[START]

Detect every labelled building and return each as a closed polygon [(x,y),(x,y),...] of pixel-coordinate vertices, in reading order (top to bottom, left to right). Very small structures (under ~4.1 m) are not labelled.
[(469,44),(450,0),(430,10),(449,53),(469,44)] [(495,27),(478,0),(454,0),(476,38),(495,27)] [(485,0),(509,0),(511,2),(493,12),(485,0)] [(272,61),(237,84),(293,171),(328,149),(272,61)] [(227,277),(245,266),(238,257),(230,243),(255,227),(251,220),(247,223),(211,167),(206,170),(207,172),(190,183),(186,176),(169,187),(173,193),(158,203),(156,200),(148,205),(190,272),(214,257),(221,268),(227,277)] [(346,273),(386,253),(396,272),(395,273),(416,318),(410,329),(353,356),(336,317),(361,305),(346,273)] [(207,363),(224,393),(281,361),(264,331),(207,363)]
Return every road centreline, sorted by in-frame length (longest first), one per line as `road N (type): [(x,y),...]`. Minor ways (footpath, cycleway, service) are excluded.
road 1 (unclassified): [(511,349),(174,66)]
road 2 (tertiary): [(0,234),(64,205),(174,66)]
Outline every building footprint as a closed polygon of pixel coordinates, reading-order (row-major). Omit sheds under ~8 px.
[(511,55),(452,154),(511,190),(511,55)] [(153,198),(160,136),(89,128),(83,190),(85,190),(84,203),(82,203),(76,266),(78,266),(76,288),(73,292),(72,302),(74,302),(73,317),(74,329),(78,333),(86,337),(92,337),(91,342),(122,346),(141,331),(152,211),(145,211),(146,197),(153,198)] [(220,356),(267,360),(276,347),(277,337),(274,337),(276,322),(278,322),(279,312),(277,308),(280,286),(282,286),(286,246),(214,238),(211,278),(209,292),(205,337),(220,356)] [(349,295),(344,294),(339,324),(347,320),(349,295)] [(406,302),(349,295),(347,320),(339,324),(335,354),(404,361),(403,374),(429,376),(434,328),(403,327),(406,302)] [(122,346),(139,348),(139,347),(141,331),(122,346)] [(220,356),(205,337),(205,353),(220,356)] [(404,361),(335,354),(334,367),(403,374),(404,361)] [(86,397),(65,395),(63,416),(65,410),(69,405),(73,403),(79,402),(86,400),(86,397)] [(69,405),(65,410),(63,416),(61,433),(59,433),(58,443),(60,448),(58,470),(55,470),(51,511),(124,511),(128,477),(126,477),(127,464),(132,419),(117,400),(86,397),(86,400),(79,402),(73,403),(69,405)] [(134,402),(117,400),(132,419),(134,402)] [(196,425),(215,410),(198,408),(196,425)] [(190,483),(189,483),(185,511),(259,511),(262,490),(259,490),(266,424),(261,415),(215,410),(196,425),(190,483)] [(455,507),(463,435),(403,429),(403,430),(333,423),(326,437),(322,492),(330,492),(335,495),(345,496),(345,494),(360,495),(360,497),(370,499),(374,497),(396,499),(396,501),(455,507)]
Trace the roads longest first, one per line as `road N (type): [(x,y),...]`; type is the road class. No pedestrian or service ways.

[END]
[START]

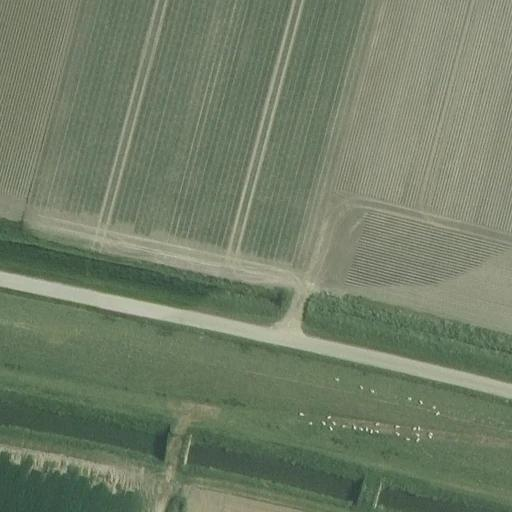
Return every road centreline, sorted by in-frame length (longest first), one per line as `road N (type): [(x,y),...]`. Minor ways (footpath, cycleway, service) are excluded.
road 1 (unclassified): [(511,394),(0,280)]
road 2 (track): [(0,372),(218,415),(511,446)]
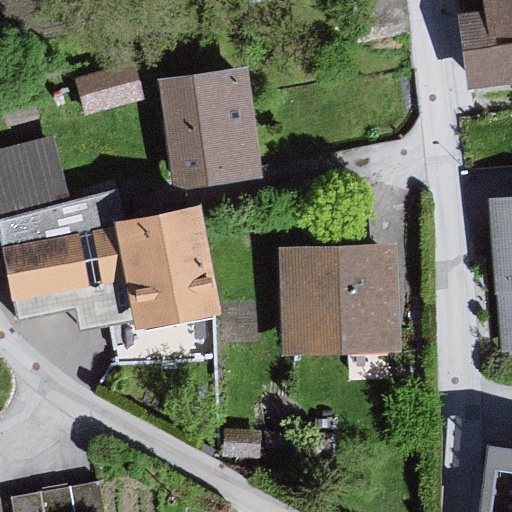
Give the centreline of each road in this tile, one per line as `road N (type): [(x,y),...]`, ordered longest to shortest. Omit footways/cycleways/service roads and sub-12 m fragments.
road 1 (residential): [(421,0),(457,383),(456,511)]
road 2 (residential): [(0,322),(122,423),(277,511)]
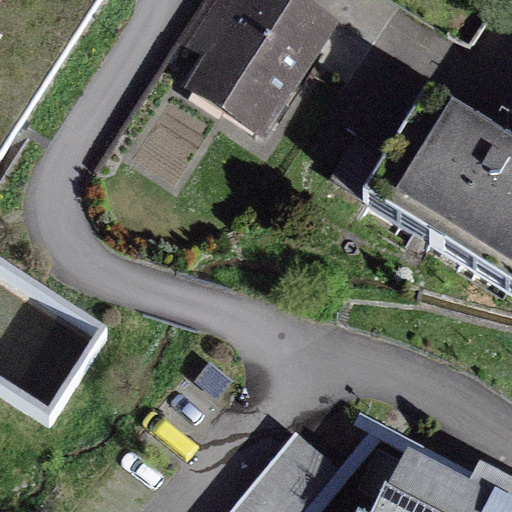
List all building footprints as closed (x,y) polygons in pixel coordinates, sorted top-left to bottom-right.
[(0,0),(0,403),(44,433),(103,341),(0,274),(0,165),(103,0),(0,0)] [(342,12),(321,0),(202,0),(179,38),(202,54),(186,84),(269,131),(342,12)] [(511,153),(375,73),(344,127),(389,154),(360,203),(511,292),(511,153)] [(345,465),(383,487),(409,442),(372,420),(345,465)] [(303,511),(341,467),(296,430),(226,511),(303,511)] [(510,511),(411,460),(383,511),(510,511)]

[END]
[START]

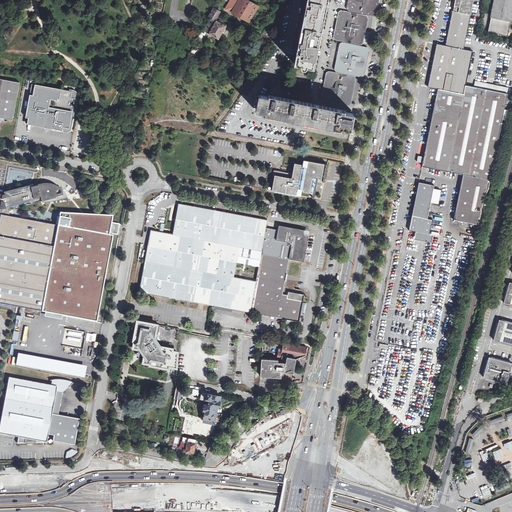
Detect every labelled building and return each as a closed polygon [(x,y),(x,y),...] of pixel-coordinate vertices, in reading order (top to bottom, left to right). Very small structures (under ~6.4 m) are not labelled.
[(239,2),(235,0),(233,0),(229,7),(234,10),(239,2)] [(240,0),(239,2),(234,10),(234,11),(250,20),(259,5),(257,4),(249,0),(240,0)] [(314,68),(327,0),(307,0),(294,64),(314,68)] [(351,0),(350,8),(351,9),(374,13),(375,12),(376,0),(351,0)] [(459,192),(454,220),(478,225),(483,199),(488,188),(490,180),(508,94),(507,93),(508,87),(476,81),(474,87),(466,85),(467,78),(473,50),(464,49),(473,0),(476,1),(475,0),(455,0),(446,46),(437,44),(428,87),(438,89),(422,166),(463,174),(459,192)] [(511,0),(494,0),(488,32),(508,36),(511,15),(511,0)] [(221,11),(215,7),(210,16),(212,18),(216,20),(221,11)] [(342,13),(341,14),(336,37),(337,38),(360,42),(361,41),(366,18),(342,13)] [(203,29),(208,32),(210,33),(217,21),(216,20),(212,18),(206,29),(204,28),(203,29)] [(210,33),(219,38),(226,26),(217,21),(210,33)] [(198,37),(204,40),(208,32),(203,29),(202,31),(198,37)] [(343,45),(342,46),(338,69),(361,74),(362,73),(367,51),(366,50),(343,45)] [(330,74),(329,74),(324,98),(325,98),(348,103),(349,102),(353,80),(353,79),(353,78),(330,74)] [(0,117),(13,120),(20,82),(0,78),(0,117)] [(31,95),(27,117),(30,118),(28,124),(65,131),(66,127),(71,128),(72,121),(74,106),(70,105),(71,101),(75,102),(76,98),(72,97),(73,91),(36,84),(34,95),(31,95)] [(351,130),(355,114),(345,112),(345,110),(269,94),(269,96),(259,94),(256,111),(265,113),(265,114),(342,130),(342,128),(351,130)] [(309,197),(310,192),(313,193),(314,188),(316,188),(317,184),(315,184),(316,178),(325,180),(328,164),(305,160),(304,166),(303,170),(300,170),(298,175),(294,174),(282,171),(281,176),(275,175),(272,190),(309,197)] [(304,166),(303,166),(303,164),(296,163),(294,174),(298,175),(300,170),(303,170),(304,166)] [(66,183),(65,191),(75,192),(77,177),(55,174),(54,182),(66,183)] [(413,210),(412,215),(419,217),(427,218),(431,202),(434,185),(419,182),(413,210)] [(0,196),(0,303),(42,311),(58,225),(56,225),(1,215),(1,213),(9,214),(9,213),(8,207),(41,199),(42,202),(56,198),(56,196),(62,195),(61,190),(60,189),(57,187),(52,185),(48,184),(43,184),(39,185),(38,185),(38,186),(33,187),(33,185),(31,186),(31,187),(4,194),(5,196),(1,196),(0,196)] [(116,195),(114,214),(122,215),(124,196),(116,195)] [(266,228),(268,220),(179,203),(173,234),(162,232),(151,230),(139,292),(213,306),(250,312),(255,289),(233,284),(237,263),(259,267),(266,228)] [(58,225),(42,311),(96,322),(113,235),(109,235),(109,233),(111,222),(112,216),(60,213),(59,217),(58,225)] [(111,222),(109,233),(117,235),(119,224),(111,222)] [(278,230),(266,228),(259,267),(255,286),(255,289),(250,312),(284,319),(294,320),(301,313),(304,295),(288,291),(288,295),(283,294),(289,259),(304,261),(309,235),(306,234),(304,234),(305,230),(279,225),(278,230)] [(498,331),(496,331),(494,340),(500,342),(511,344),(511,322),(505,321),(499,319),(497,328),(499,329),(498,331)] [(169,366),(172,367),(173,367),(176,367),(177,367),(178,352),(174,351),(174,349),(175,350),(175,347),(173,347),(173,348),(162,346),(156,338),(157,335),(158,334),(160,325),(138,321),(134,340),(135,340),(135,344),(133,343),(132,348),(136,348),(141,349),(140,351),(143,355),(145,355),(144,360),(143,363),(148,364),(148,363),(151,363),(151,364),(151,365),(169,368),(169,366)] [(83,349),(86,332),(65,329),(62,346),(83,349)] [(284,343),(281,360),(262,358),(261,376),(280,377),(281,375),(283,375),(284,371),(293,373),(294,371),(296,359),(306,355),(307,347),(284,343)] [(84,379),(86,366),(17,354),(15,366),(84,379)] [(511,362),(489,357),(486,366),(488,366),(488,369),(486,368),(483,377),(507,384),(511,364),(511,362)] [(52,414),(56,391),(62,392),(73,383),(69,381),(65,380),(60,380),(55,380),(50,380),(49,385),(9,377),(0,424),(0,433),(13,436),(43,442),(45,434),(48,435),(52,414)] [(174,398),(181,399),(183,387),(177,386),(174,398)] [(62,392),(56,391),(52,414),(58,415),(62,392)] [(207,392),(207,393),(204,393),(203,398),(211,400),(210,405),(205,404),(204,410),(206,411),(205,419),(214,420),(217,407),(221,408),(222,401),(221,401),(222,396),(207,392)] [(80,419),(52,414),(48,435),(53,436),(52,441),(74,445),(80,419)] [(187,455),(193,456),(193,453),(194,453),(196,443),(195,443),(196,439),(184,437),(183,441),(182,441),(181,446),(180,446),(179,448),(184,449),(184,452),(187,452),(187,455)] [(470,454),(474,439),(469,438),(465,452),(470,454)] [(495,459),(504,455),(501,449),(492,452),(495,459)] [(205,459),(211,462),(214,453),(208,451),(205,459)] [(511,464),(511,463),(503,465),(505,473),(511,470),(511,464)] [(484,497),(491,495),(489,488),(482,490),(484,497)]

[END]

Reproduce the listing lines starting with the line that contains "(under ~4.1 m) are not labelled." and going on through the line that contains "road 2 (tertiary): [(0,234),(64,205),(174,66)]", swapping "labelled" for "annotated" and leaving everything else as it stands. Return only those lines.

Detect every annotated building and return each as a closed polygon [(x,y),(x,y),...] of pixel-coordinate vertices, in reading order (top to bottom, left to right). Very small structures (under ~4.1 m) are not annotated.
[(469,44),(450,0),(430,10),(449,53),(469,44)] [(495,27),(478,0),(454,0),(476,38),(495,27)] [(485,0),(509,0),(511,2),(493,12),(485,0)] [(272,61),(237,84),(293,171),(328,149),(272,61)] [(227,277),(245,266),(238,257),(230,243),(255,227),(251,220),(247,223),(211,167),(206,170),(207,172),(190,183),(186,176),(169,187),(173,193),(158,203),(156,200),(148,205),(190,272),(214,257),(221,268),(227,277)] [(346,273),(386,253),(396,272),(395,273),(416,318),(410,329),(353,356),(336,317),(361,305),(346,273)] [(207,363),(224,393),(281,361),(264,331),(207,363)]
Return every road centreline, sorted by in-frame length (longest first), one per line as `road N (type): [(x,y),...]`. Minor ways (footpath, cycleway, service) are excluded.
road 1 (unclassified): [(511,349),(174,66)]
road 2 (tertiary): [(0,234),(64,205),(174,66)]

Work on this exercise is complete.